The task: Find the line that contains "Calculator: [427,395,673,575] ->" in the entries below. Write out that line and all that follow it, unchanged and alone.

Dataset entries
[Start of Attachment]
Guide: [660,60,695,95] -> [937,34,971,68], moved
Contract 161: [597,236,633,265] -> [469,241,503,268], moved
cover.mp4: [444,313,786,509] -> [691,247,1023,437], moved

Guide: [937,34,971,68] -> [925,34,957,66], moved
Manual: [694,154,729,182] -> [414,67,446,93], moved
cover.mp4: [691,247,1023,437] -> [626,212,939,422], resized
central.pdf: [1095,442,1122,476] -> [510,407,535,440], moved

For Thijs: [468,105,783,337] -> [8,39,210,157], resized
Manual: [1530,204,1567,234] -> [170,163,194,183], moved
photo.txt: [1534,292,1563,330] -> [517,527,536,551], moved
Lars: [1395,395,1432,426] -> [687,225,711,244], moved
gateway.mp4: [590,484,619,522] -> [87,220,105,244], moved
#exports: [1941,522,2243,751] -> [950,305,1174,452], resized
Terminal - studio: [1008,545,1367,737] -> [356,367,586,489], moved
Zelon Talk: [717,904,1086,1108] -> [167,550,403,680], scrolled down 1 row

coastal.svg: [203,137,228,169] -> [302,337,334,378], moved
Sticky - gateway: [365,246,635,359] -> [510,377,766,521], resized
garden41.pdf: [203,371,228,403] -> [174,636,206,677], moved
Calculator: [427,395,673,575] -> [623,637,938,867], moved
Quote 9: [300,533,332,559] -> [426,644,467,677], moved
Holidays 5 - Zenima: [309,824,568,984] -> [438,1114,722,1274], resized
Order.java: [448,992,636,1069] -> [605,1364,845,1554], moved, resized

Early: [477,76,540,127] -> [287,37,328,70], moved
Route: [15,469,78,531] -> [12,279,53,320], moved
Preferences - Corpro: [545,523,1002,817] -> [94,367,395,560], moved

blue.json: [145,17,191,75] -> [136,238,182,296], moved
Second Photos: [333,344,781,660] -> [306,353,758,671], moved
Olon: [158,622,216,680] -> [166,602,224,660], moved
[End of Attachment]
Solution to this task:
Calculator: [427,395,673,575] -> [623,637,938,867], moved
Quote 9: [300,533,332,559] -> [426,644,467,677], moved
Holidays 5 - Zenima: [309,824,568,984] -> [438,1114,722,1274], resized
Order.java: [448,992,636,1069] -> [605,1364,845,1554], moved, resized

Early: [477,76,540,127] -> [287,37,328,70], moved
Route: [15,469,78,531] -> [12,279,53,320], moved
Preferences - Corpro: [545,523,1002,817] -> [94,367,395,560], moved

blue.json: [145,17,191,75] -> [136,238,182,296], moved
Second Photos: [333,344,781,660] -> [306,353,758,671], moved
Olon: [158,622,216,680] -> [166,602,224,660], moved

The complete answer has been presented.